Instructions for the task
Please rewrite the lines that open with the one containing "Salvador: 11:31 -> 11:34" and close with the one containing "Belmopan: 7:57 -> 11:57", putting "blank" wherever "none" appears and keeping everything else the same.

Data to use
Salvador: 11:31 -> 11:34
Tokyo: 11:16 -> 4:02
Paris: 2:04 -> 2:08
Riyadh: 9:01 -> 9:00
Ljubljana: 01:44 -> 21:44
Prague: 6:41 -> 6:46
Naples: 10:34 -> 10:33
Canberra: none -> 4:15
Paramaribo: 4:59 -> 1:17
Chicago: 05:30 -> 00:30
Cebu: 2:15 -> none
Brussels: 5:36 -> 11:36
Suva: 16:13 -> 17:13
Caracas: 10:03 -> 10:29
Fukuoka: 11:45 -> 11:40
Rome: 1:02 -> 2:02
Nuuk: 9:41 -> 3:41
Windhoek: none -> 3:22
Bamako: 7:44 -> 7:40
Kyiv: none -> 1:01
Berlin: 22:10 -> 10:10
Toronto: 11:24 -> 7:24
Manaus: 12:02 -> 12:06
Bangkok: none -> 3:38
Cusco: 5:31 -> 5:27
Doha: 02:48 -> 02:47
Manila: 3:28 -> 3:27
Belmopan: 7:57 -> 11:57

* * *

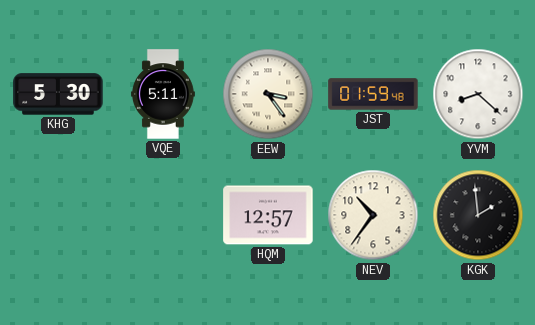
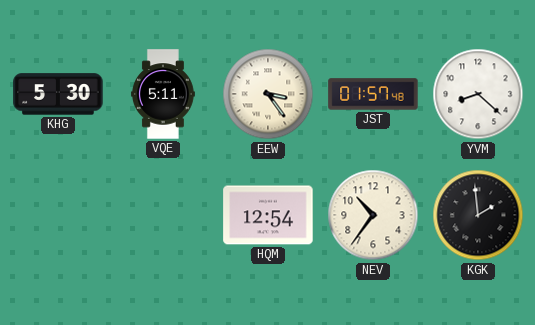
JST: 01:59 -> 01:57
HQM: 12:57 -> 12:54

Response to this task
Salvador: 11:31 -> 11:34
Tokyo: 11:16 -> 4:02
Paris: 2:04 -> 2:08
Riyadh: 9:01 -> 9:00
Ljubljana: 01:44 -> 21:44
Prague: 6:41 -> 6:46
Naples: 10:34 -> 10:33
Canberra: blank -> 4:15
Paramaribo: 4:59 -> 1:17
Chicago: 05:30 -> 00:30
Cebu: 2:15 -> blank
Brussels: 5:36 -> 11:36
Suva: 16:13 -> 17:13
Caracas: 10:03 -> 10:29
Fukuoka: 11:45 -> 11:40
Rome: 1:02 -> 2:02
Nuuk: 9:41 -> 3:41
Windhoek: blank -> 3:22
Bamako: 7:44 -> 7:40
Kyiv: blank -> 1:01
Berlin: 22:10 -> 10:10
Toronto: 11:24 -> 7:24
Manaus: 12:02 -> 12:06
Bangkok: blank -> 3:38
Cusco: 5:31 -> 5:27
Doha: 02:48 -> 02:47
Manila: 3:28 -> 3:27
Belmopan: 7:57 -> 11:57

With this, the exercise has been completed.